PROVIDED MATERIAL:
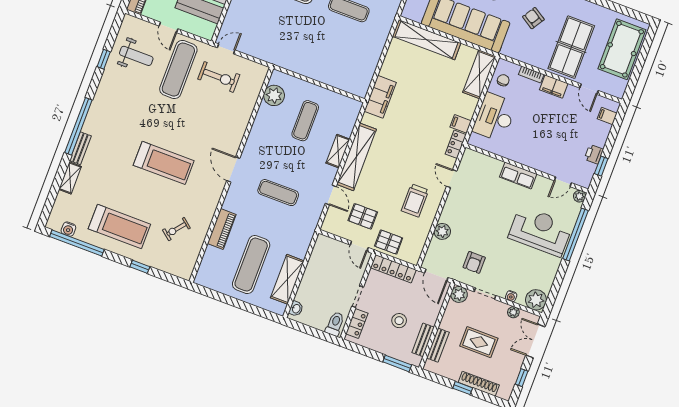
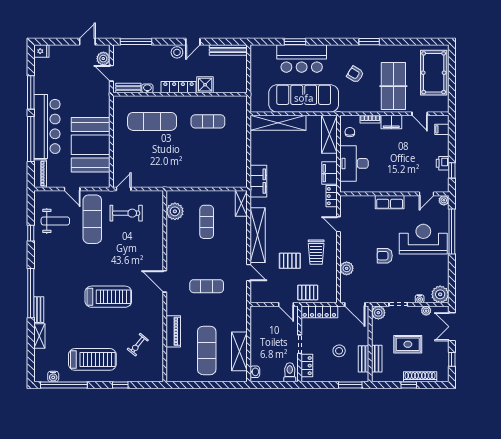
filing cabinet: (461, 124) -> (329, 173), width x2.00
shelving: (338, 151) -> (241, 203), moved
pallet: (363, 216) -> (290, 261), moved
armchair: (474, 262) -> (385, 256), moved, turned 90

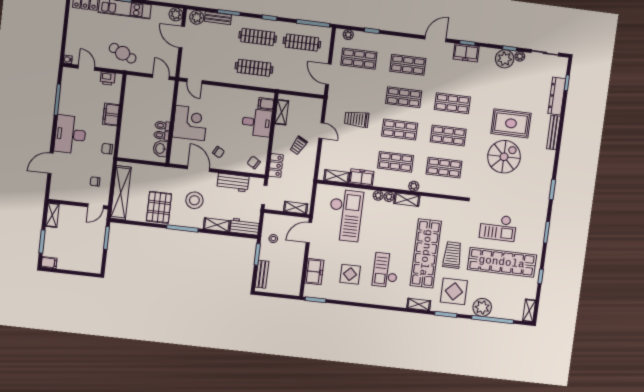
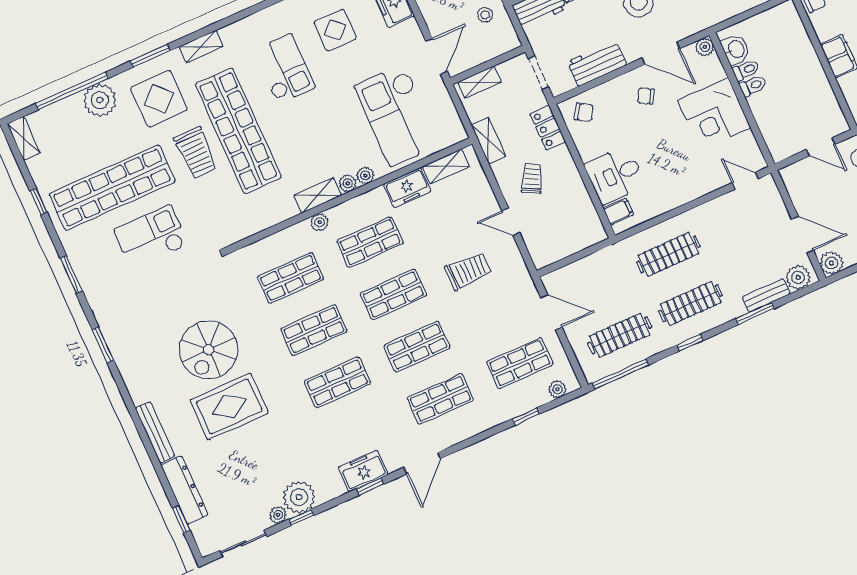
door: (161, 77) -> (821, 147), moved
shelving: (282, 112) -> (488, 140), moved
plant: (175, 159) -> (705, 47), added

WHAT YOU SHOULD DO:
Return the data above unchanged. Pictures are not part of the copy.

ANSWER BOX:
filing cabinet: (461, 124) -> (329, 173), width x2.00
shelving: (338, 151) -> (241, 203), moved
pallet: (363, 216) -> (290, 261), moved
armchair: (474, 262) -> (385, 256), moved, turned 90

door: (161, 77) -> (821, 147), moved
shelving: (282, 112) -> (488, 140), moved
plant: (175, 159) -> (705, 47), added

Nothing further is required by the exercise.